> [Your goal]
Locate each line in the items that contains the word "cell", and copy those lines out in full.

**** Listing ****

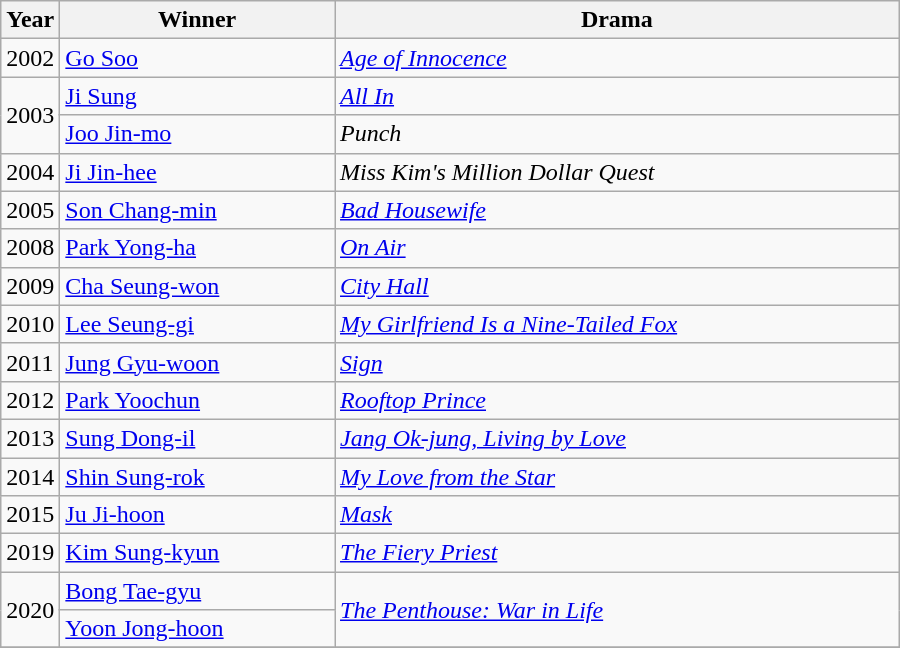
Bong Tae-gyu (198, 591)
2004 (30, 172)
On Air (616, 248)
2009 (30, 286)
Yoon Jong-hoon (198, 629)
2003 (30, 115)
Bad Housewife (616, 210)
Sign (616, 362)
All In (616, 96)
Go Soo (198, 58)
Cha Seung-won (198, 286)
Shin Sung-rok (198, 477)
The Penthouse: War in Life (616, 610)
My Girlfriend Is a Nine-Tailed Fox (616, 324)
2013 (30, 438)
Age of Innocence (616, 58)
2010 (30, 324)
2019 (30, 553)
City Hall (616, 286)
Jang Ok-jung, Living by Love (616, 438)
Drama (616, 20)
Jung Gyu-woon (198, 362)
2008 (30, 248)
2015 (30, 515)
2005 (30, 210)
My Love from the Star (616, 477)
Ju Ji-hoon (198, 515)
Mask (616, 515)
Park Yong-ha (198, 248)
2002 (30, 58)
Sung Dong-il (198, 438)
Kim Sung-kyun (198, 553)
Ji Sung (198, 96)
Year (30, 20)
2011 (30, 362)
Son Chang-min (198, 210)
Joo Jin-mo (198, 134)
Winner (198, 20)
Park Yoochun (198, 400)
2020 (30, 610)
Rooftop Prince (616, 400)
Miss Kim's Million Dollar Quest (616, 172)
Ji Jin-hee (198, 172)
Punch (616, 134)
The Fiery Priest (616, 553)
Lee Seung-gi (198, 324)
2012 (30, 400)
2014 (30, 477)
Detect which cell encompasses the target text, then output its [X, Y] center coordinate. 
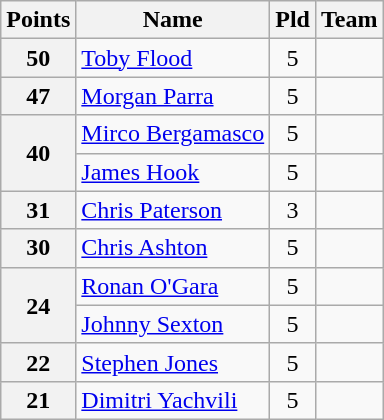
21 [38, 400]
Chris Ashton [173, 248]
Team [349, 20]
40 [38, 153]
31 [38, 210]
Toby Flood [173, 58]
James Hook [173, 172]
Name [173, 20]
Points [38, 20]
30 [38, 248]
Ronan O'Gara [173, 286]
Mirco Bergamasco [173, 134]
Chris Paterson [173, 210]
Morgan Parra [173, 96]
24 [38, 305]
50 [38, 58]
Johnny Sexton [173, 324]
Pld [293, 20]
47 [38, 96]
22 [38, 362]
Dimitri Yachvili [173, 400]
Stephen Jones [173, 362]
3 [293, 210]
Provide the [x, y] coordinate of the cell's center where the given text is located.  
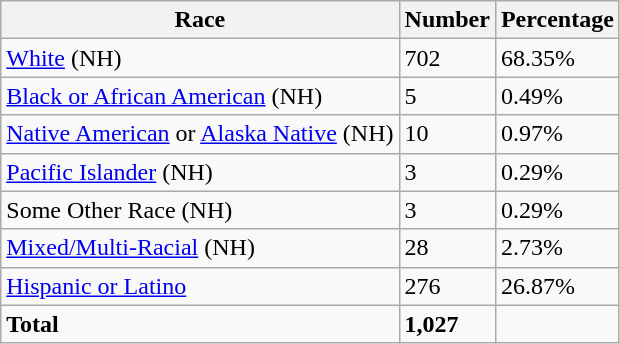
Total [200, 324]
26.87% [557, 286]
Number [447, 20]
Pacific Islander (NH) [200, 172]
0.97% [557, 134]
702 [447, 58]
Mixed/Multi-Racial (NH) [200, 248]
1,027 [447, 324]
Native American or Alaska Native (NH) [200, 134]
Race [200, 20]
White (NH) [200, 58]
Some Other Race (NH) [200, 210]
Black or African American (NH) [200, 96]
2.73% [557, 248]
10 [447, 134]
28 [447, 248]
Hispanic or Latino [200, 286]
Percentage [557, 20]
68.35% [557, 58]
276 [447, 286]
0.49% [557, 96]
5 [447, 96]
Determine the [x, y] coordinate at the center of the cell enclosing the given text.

****

> [Answer to the task]
Detect which cell encompasses the target text, then output its [X, Y] center coordinate. 
Provide the [x, y] coordinate of the cell's center where the given text is located.  
Determine the [x, y] coordinate at the center of the cell enclosing the given text.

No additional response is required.